§ Object correspondence data:

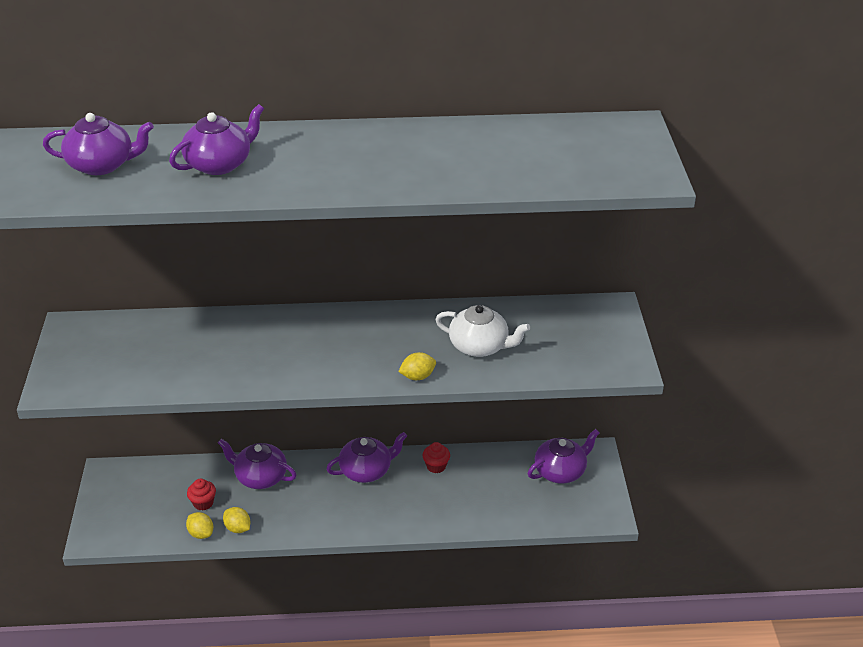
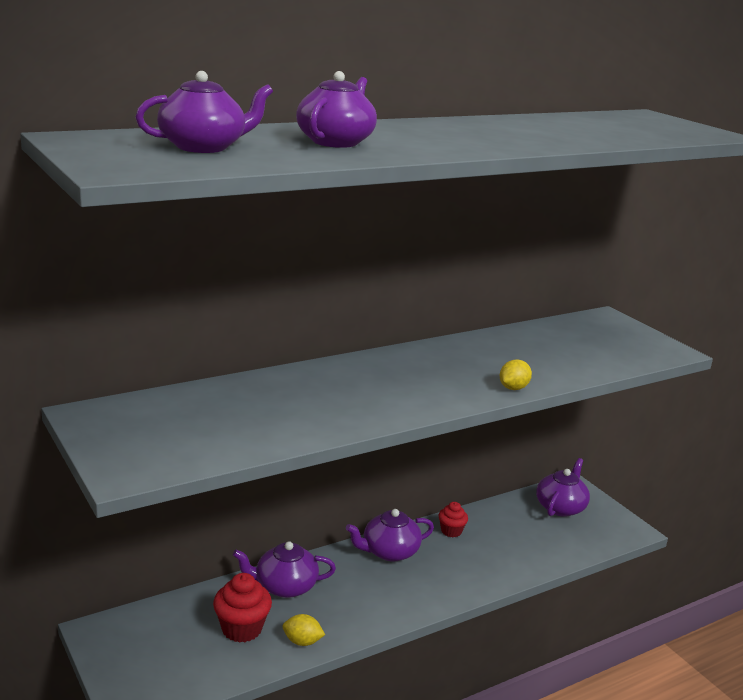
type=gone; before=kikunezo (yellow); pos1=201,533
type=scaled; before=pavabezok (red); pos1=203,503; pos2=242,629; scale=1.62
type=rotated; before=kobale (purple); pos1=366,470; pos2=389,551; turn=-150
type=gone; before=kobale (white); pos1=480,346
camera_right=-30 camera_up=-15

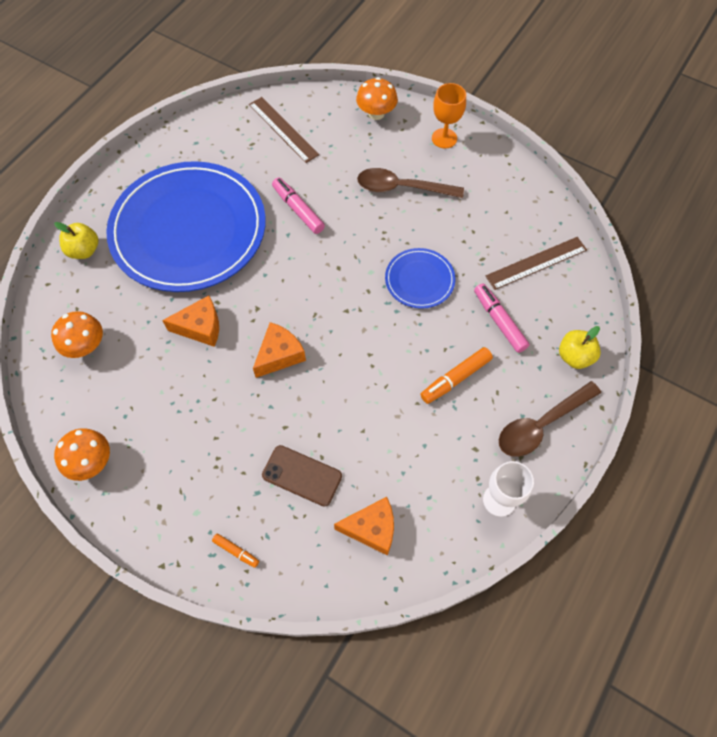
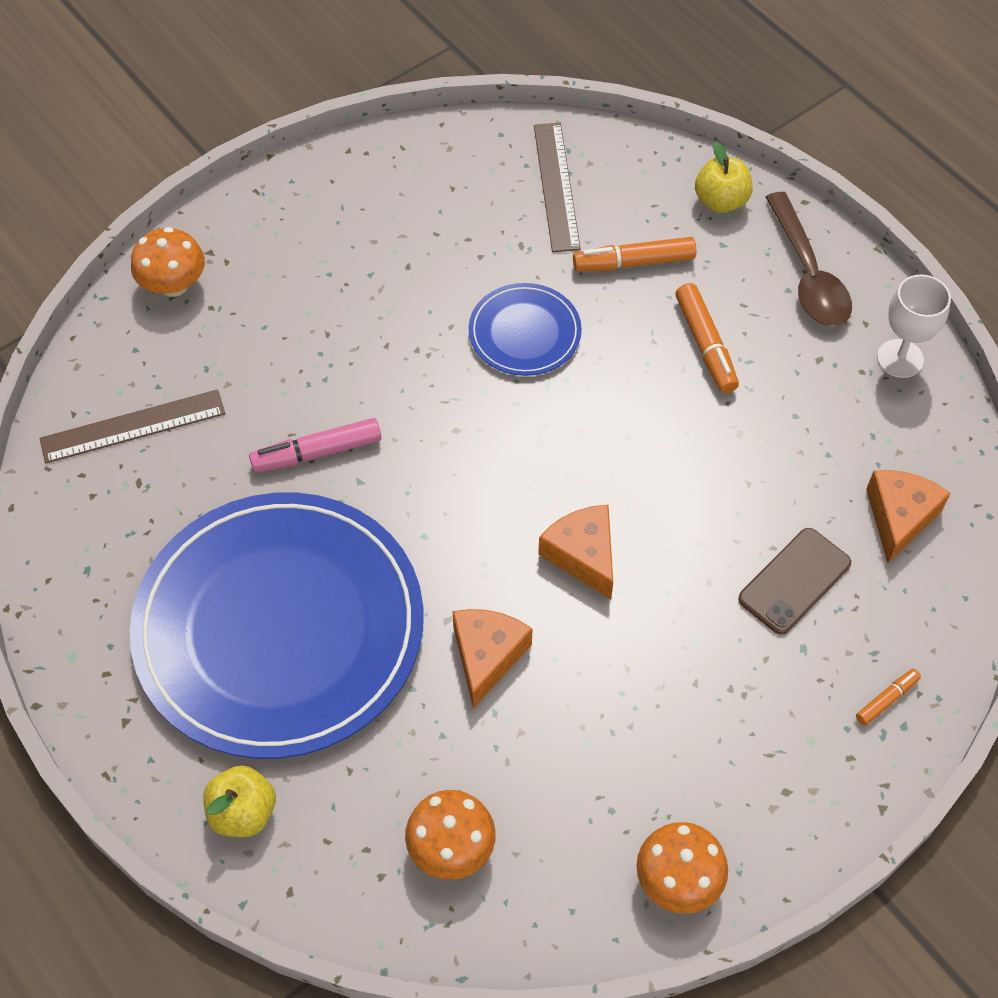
type=gone; before=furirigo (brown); pos1=402,188
type=gone; before=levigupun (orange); pos1=444,138
type=repainted; before=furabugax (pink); after=furabugax (orange); pos1=499,321; pos2=634,263
camera_right=-70 camera_up=-5

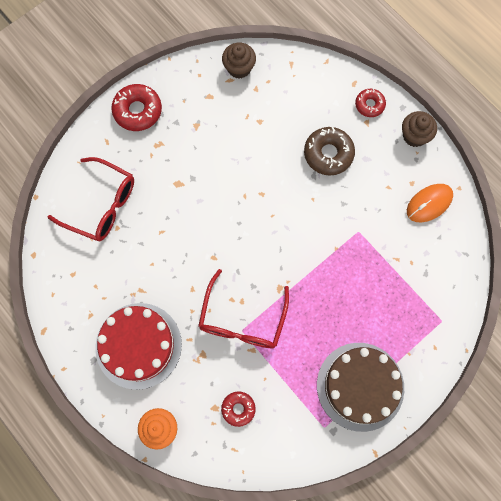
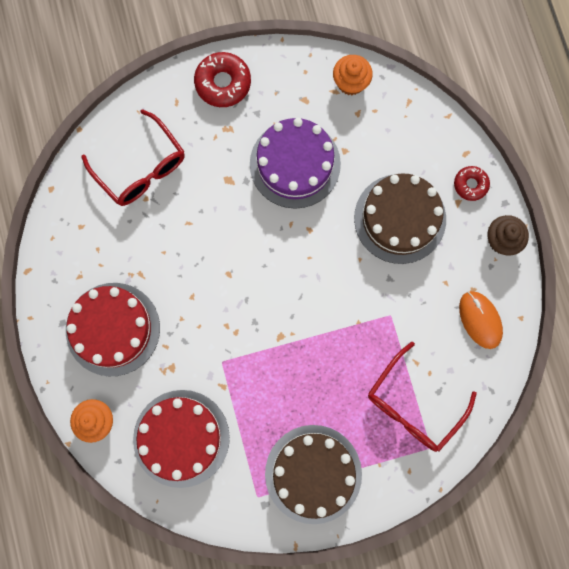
type=shifted; before=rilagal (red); pos1=242,319; pos2=414,404
type=swapped; before=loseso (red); after=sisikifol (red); pos1=238,409; pos2=181,438
type=repainted; before=pavabezok (brown); after=pavabezok (orange); pos1=239,68; pos2=351,82
type=swapped; before=loseso (brown); after=sisikifol (brown); pos1=328,154; pos2=400,218
type=rotated; before=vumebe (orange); pos1=429,203; pos2=480,320; turn=75
type=new; after=sisikifol (purple); pos2=295,164
camera_right=25 camera_up=5

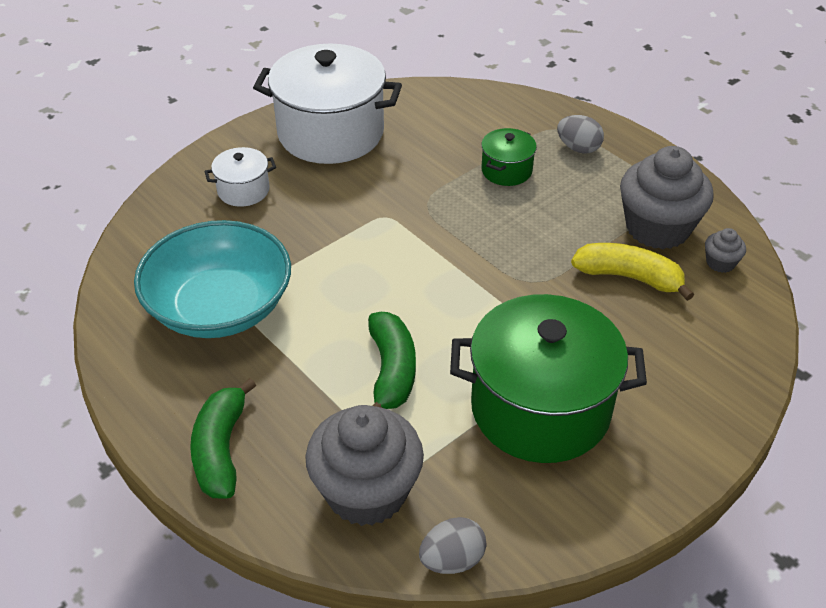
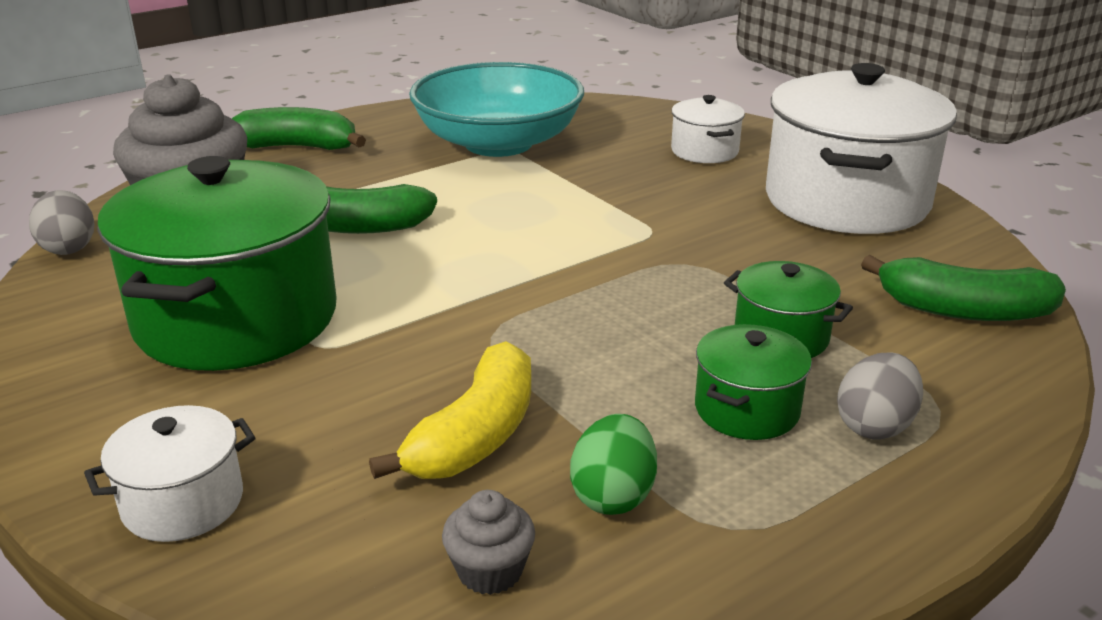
type=swapped; before=pavabezok (grey); after=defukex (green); pos1=657,228; pos2=613,495
type=new; after=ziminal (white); pos2=183,503
type=new; after=ziminal (green); pos2=747,409
type=new; after=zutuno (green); pos2=964,310
camera_right=95 camera_up=-15

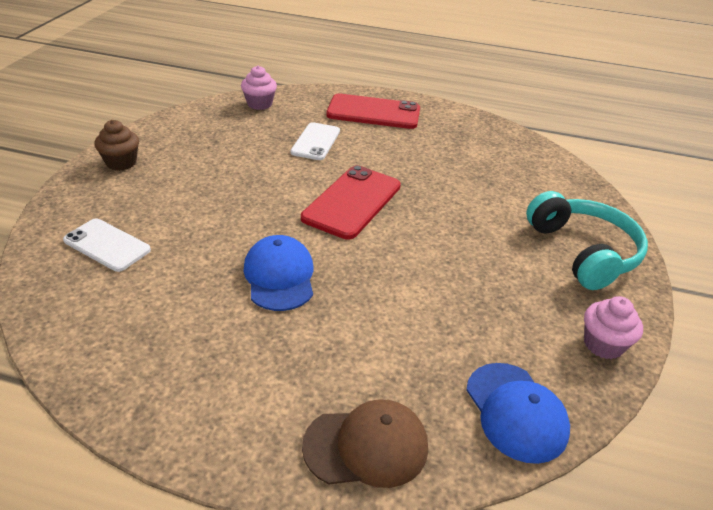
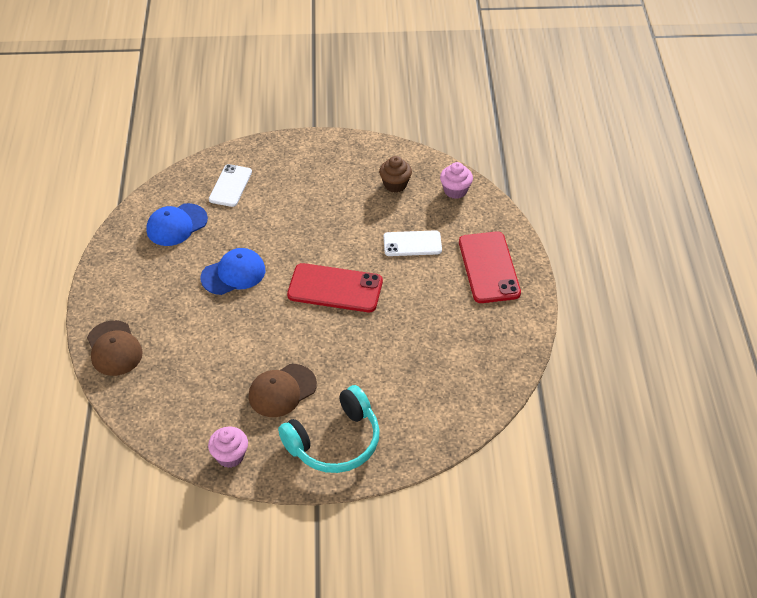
type=shifted; before=pavabezok (brown); pos1=121,163; pos2=395,184
type=shifted; before=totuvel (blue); pos1=516,412; pos2=176,225
type=new; after=totuvel (brown); pos2=282,391
camera_right=75 camera_up=10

§ EXERCISE INSTRUCTIONS: Your copy must repeat the data word for word and show none of its images.

§ ANSWER SECTION:
type=gone; before=kikunezo (yellow); pos1=201,533
type=scaled; before=pavabezok (red); pos1=203,503; pos2=242,629; scale=1.62
type=rotated; before=kobale (purple); pos1=366,470; pos2=389,551; turn=-150
type=gone; before=kobale (white); pos1=480,346
camera_right=-30 camera_up=-15

type=gone; before=furirigo (brown); pos1=402,188
type=gone; before=levigupun (orange); pos1=444,138
type=repainted; before=furabugax (pink); after=furabugax (orange); pos1=499,321; pos2=634,263
camera_right=-70 camera_up=-5

type=shifted; before=rilagal (red); pos1=242,319; pos2=414,404
type=swapped; before=loseso (red); after=sisikifol (red); pos1=238,409; pos2=181,438
type=repainted; before=pavabezok (brown); after=pavabezok (orange); pos1=239,68; pos2=351,82
type=swapped; before=loseso (brown); after=sisikifol (brown); pos1=328,154; pos2=400,218
type=rotated; before=vumebe (orange); pos1=429,203; pos2=480,320; turn=75
type=new; after=sisikifol (purple); pos2=295,164
camera_right=25 camera_up=5

type=swapped; before=pavabezok (grey); after=defukex (green); pos1=657,228; pos2=613,495
type=new; after=ziminal (white); pos2=183,503
type=new; after=ziminal (green); pos2=747,409
type=new; after=zutuno (green); pos2=964,310
camera_right=95 camera_up=-15

type=shifted; before=pavabezok (brown); pos1=121,163; pos2=395,184
type=shifted; before=totuvel (blue); pos1=516,412; pos2=176,225
type=new; after=totuvel (brown); pos2=282,391
camera_right=75 camera_up=10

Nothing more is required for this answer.